**Task goal**: Please quote only the lines that start at the one with "Mask anything matching" and go on to the last line of the data, both ends kept.

**Material provided**:
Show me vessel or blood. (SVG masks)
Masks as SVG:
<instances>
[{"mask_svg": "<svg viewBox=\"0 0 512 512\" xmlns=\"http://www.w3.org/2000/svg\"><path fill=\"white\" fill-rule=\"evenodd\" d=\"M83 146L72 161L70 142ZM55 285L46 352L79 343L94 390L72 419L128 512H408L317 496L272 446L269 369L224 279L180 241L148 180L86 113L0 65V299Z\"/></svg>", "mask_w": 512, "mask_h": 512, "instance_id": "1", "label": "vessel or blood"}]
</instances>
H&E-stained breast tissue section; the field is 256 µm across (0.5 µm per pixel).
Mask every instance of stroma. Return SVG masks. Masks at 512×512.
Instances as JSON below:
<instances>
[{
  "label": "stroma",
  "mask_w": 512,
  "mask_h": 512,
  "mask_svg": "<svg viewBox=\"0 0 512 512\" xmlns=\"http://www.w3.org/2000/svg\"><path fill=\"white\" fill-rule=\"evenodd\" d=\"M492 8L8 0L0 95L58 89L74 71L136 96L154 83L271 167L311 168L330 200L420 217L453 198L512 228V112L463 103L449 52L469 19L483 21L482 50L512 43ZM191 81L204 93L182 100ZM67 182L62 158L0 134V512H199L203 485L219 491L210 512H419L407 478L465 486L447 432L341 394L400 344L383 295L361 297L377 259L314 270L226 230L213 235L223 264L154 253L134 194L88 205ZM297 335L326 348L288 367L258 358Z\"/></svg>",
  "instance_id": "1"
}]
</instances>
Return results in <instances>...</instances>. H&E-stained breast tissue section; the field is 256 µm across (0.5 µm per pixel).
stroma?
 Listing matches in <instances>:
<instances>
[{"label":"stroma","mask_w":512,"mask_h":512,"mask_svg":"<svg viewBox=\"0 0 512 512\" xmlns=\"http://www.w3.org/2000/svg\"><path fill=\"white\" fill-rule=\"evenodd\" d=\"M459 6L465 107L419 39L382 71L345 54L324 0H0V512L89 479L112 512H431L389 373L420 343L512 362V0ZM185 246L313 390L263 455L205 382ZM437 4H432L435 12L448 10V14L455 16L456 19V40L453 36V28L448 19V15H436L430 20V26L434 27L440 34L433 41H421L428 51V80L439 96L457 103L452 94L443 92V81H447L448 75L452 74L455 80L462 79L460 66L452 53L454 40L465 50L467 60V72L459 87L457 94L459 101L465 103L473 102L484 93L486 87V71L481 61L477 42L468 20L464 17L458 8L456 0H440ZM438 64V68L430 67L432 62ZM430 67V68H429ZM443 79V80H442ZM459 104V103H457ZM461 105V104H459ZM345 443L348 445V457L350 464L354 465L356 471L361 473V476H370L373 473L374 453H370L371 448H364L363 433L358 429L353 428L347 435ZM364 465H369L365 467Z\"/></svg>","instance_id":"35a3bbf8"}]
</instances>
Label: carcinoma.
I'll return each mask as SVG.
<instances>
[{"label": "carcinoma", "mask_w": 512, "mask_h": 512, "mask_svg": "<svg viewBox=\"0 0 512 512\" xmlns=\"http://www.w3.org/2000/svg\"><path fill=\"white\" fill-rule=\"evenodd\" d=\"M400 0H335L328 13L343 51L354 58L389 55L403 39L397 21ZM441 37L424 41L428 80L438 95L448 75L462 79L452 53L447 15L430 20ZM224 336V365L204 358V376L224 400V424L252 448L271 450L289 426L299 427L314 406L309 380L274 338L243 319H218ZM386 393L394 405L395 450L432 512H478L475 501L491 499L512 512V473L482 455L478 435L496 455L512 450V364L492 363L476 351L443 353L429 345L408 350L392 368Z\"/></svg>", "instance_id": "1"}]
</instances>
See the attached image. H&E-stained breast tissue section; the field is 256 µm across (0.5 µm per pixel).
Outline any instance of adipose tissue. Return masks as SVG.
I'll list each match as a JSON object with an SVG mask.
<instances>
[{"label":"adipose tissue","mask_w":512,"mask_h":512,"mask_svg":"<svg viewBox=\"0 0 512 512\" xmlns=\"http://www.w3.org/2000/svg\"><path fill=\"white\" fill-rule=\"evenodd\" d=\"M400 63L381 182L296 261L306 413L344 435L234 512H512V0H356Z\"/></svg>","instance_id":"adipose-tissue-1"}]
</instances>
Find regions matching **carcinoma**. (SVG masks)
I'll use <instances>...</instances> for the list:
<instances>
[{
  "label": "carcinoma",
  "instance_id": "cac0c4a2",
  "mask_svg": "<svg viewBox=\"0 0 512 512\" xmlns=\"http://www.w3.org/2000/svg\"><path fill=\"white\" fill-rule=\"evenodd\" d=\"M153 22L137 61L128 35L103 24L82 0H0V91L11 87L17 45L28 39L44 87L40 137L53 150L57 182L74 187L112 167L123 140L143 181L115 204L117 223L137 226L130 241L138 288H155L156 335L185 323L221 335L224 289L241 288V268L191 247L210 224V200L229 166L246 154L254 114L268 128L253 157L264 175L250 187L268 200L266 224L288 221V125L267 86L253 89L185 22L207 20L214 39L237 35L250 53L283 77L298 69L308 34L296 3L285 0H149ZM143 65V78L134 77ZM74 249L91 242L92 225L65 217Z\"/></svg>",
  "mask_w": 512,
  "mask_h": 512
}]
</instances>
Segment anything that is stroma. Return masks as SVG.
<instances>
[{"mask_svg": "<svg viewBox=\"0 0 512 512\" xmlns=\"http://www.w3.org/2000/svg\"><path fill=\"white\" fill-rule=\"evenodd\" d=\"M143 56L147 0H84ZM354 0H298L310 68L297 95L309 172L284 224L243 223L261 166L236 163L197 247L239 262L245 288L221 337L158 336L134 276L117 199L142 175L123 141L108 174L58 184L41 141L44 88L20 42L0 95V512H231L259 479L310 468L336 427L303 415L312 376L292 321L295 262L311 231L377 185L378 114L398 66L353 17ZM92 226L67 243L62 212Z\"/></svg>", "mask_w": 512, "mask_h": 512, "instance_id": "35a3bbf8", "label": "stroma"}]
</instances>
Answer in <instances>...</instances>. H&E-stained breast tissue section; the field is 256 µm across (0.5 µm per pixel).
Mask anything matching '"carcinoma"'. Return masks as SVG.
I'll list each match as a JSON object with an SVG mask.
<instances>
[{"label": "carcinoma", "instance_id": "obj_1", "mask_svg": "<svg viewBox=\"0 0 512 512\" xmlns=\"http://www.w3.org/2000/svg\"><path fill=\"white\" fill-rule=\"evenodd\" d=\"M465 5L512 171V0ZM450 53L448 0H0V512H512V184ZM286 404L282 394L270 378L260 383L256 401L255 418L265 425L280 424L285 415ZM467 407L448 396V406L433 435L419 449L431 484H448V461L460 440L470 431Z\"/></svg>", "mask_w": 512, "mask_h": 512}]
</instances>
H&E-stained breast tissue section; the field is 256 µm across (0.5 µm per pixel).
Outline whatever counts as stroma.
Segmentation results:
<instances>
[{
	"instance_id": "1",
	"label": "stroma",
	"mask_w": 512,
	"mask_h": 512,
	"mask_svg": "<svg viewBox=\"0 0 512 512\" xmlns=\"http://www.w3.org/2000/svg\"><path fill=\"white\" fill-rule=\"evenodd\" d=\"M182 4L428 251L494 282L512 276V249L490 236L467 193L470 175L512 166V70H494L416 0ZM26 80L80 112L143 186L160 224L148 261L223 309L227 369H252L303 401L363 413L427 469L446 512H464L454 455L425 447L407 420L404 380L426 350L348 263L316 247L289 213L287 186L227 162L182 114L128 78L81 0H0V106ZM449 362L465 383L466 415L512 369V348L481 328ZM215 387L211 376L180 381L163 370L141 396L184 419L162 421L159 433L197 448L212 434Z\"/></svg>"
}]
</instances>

**Final result**:
Mask anything matching '"carcinoma"'. Return masks as SVG.
I'll list each match as a JSON object with an SVG mask.
<instances>
[{"label": "carcinoma", "instance_id": "obj_1", "mask_svg": "<svg viewBox=\"0 0 512 512\" xmlns=\"http://www.w3.org/2000/svg\"><path fill=\"white\" fill-rule=\"evenodd\" d=\"M465 5L512 171V0ZM450 53L448 0H0V512H512V184ZM286 404L282 394L270 378L260 383L256 401L255 418L265 425L280 424L285 415ZM467 407L448 396V406L433 435L419 449L431 484H448V461L460 440L470 431Z\"/></svg>", "mask_w": 512, "mask_h": 512}]
</instances>
H&E-stained breast tissue section; the field is 256 µm across (0.5 µm per pixel).
Outline whatever counts as stroma.
Segmentation results:
<instances>
[{
	"instance_id": "1",
	"label": "stroma",
	"mask_w": 512,
	"mask_h": 512,
	"mask_svg": "<svg viewBox=\"0 0 512 512\" xmlns=\"http://www.w3.org/2000/svg\"><path fill=\"white\" fill-rule=\"evenodd\" d=\"M182 4L428 251L494 282L512 276V249L490 236L467 193L470 175L512 166V70H494L416 0ZM26 80L80 112L143 186L160 224L148 261L223 309L227 369H252L303 401L363 413L427 469L446 512H464L454 455L425 447L407 420L404 380L426 350L348 263L316 247L289 213L287 186L227 162L182 114L128 78L81 0H0V106ZM449 362L465 383L466 415L512 369V348L481 328ZM215 387L211 376L180 381L163 370L141 396L184 419L162 421L159 433L197 448L212 434Z\"/></svg>"
}]
</instances>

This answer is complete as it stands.